* PROBLEM *
Report all lines below with the word "left".

[Opening DATASET SECTION section]

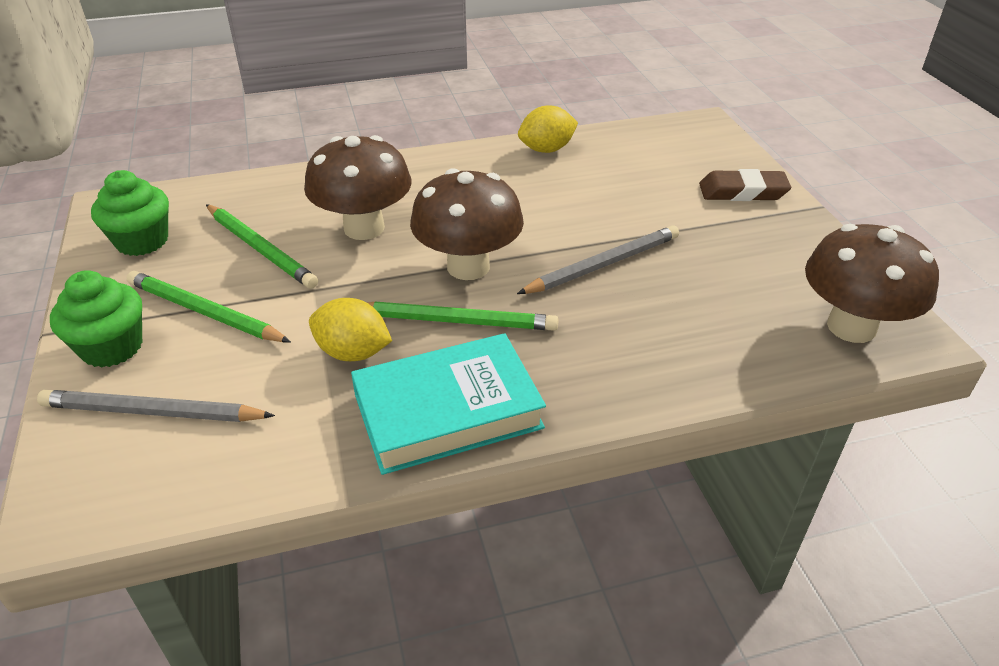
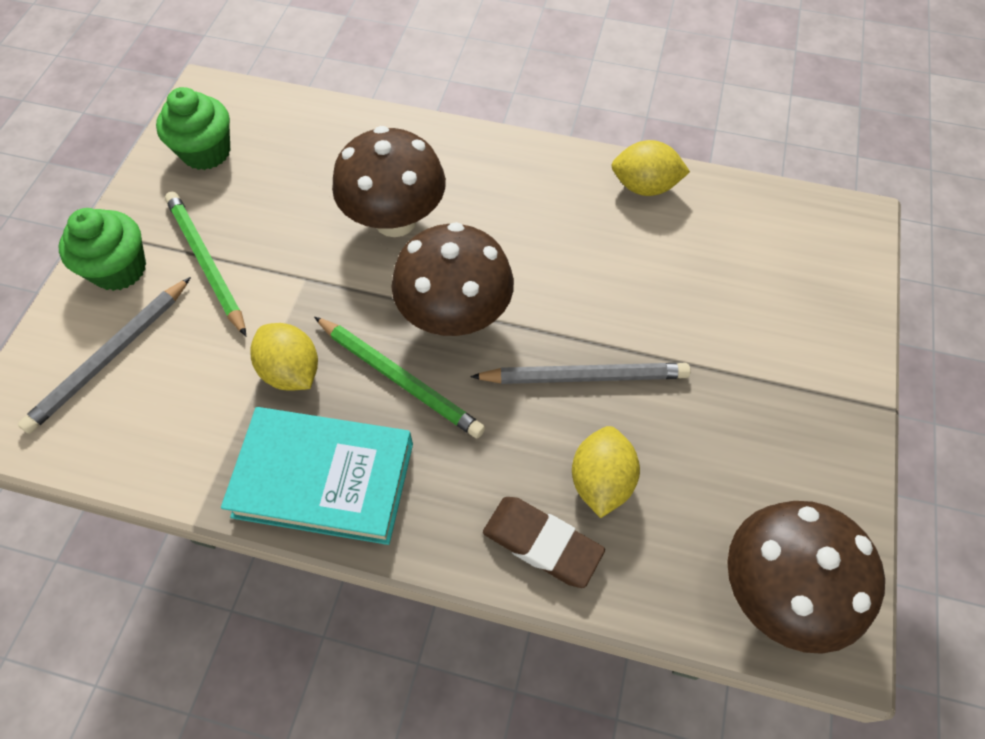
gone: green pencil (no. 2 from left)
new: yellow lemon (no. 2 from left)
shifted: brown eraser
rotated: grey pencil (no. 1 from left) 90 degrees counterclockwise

[Closing DATASET SECTION section]

* ANSWER TO THE PROBLEM *
gone: green pencil (no. 2 from left)
new: yellow lemon (no. 2 from left)
rotated: grey pencil (no. 1 from left) 90 degrees counterclockwise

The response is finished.